# [PROVIDED MATERIAL]
———

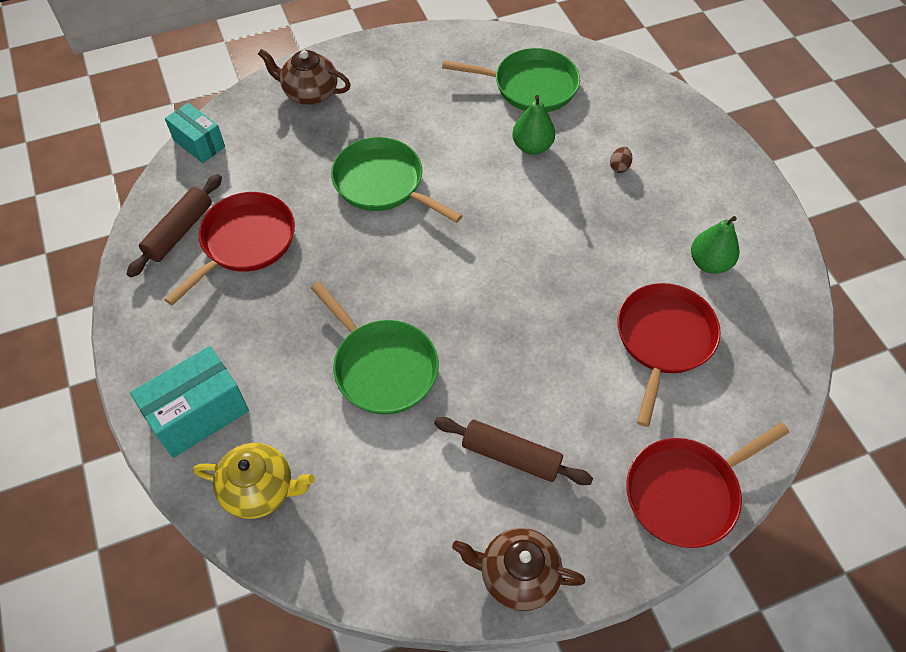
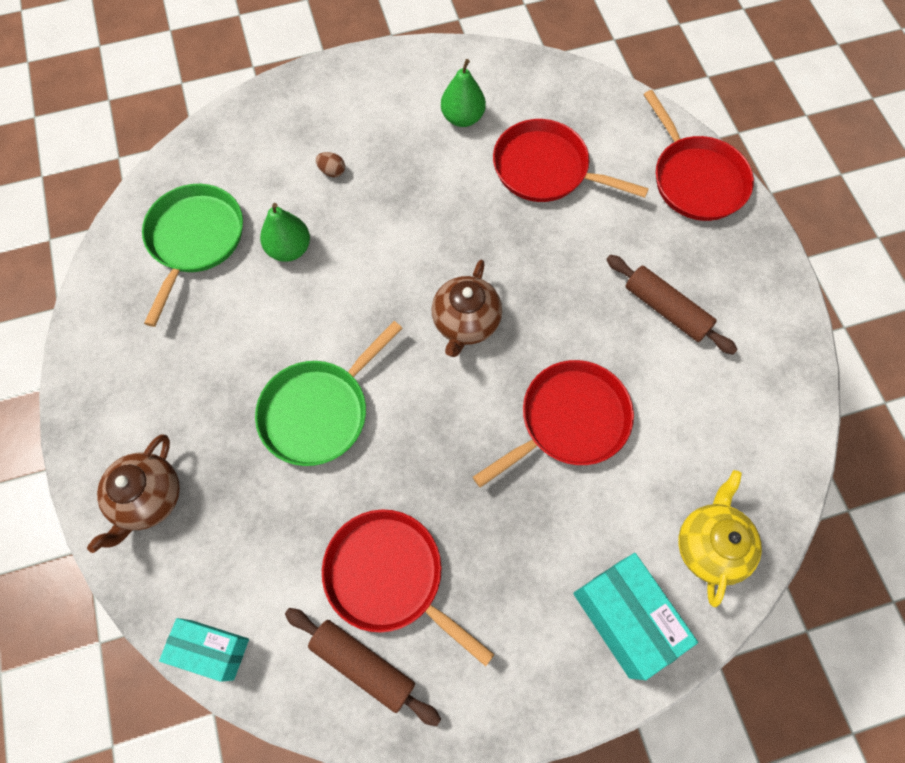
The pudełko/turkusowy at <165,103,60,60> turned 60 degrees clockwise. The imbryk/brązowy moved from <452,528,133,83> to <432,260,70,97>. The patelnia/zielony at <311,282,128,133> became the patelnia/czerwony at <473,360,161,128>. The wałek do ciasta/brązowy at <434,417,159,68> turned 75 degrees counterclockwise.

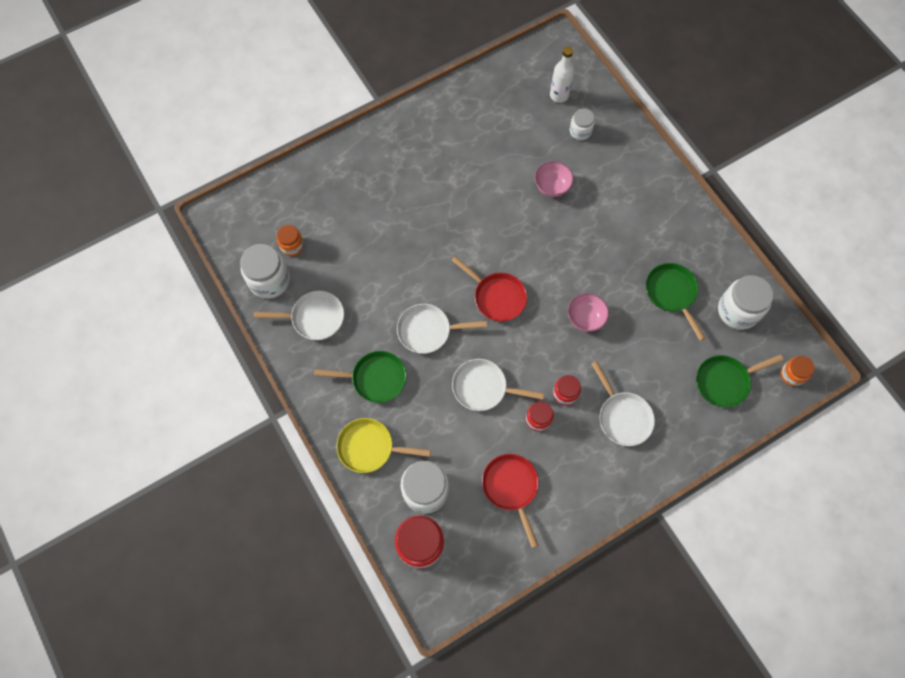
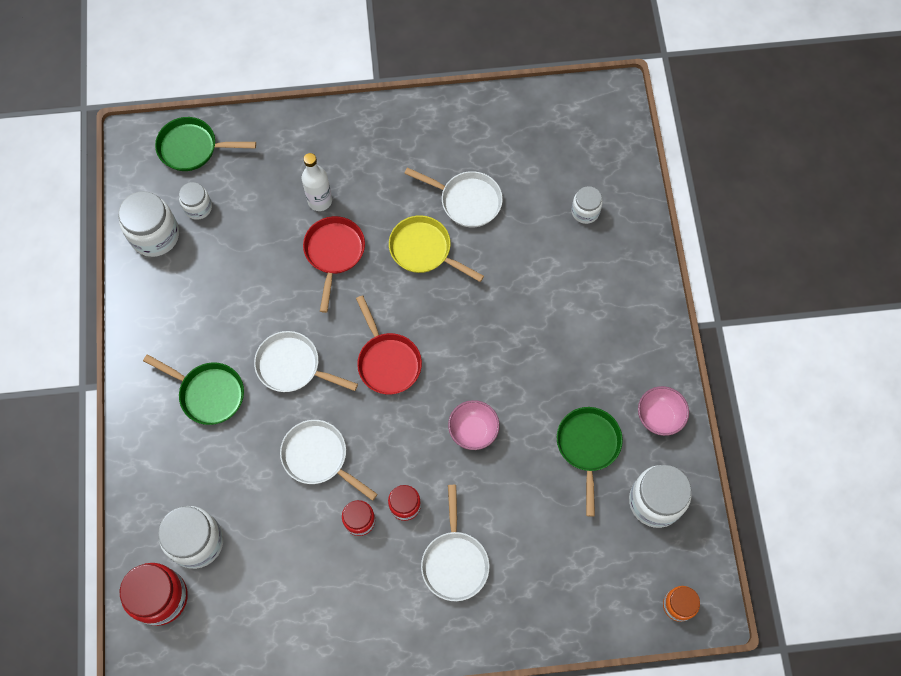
The patelnia/zielony moved from <696,354,88,53> to <155,117,101,54>. The słoik/pomarańczowy at <277,225,27,31> became the słoik/biały at <179,182,33,38>. The butelka/biały moved from <550,46,24,57> to <302,153,30,58>. The patelnia/czerwony moved from <482,454,57,94> to <303,216,62,97>. The patelnia/żółty moved from <336,418,95,55> to <389,215,95,67>. The patelnia/biały moved from <254,291,90,49> to <404,167,99,60>. The miska/różowy moved from <534,161,40,36> to <638,386,51,50>.

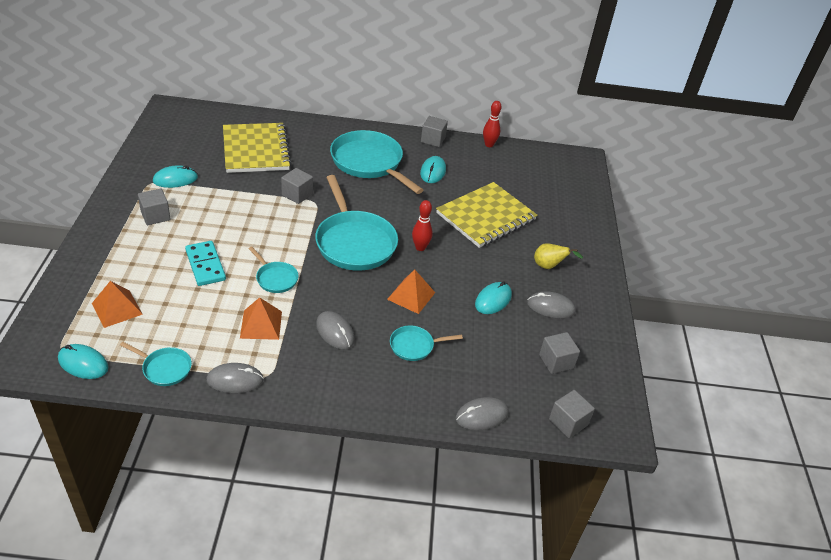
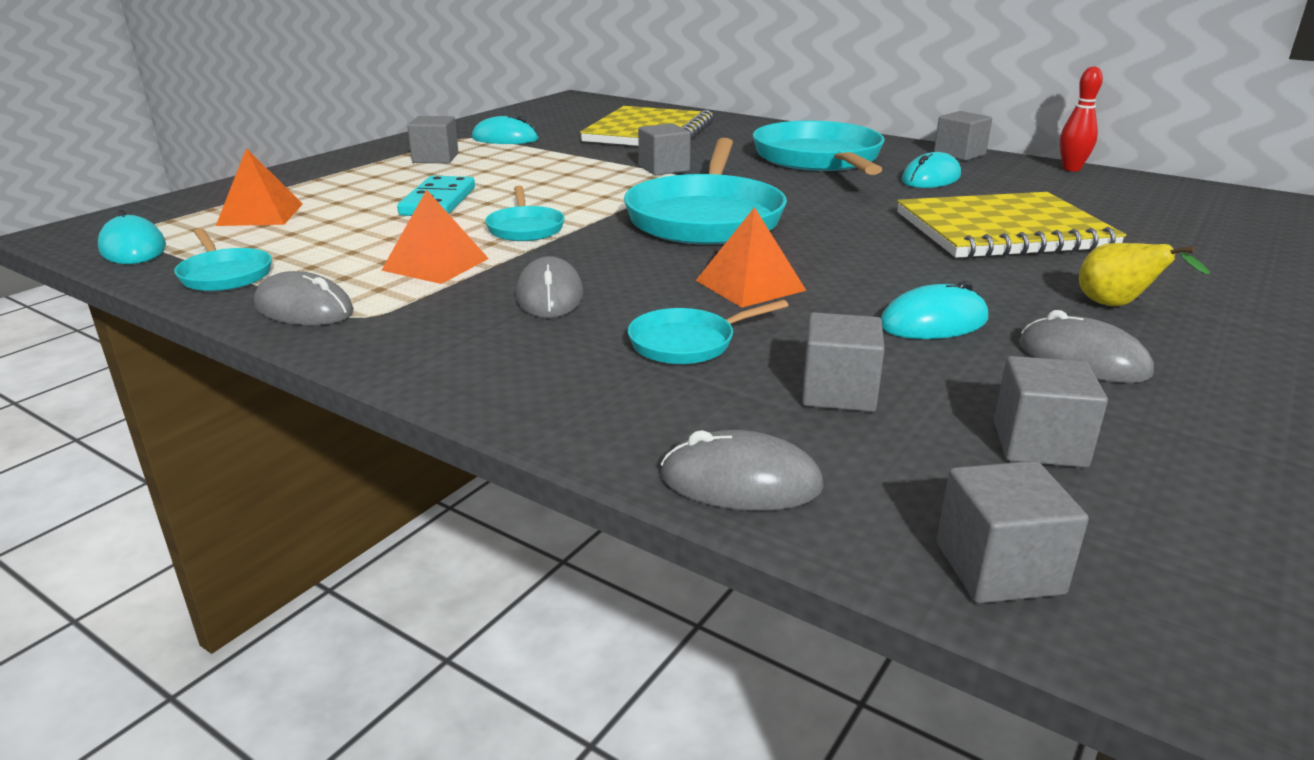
The patelnia/turkusowy at <390,326,73,35> turned 45 degrees counterclockwise. The sześcian/szary at <802,312,83,100> appeared. The kręgiel/czerwony at <412,200,21,51> disappeared.

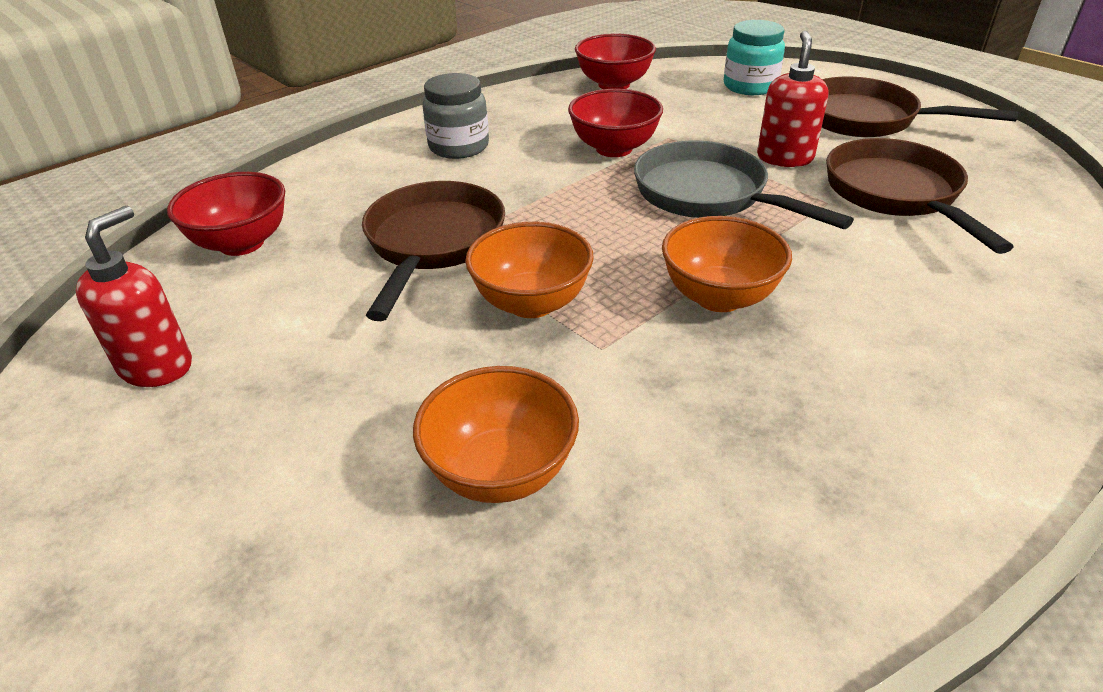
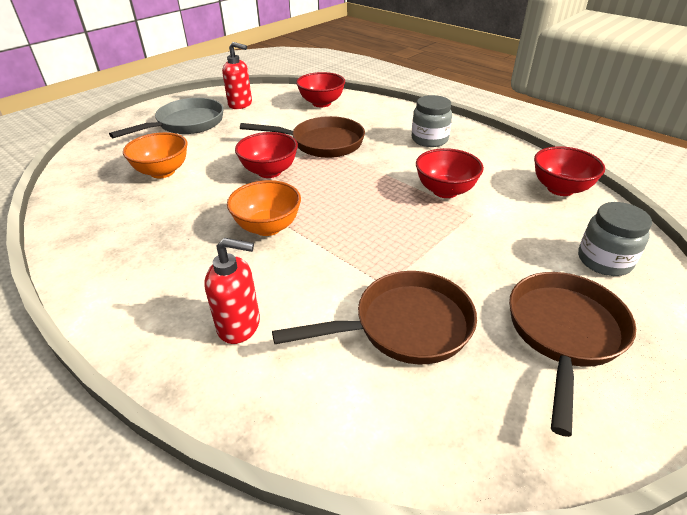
The patelnia/szary moved from <634,141,220,88> to <109,98,115,40>. The dozownik mydła/czerwony moved from <757,31,71,136> to <204,238,56,106>. The miska/pomarańczowy at <465,222,129,96> became the miska/czerwony at <235,132,63,46>. The słoik/turkusowy at <724,20,61,75> became the słoik/szary at <578,202,74,74>.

———

The lines to copy run from the one with "The patelnia/turkusowy at" through the end of the material. Write them out exactly, leaving out the pictures.

The patelnia/turkusowy at <390,326,73,35> turned 45 degrees counterclockwise. The sześcian/szary at <802,312,83,100> appeared. The kręgiel/czerwony at <412,200,21,51> disappeared.

The patelnia/szary moved from <634,141,220,88> to <109,98,115,40>. The dozownik mydła/czerwony moved from <757,31,71,136> to <204,238,56,106>. The miska/pomarańczowy at <465,222,129,96> became the miska/czerwony at <235,132,63,46>. The słoik/turkusowy at <724,20,61,75> became the słoik/szary at <578,202,74,74>.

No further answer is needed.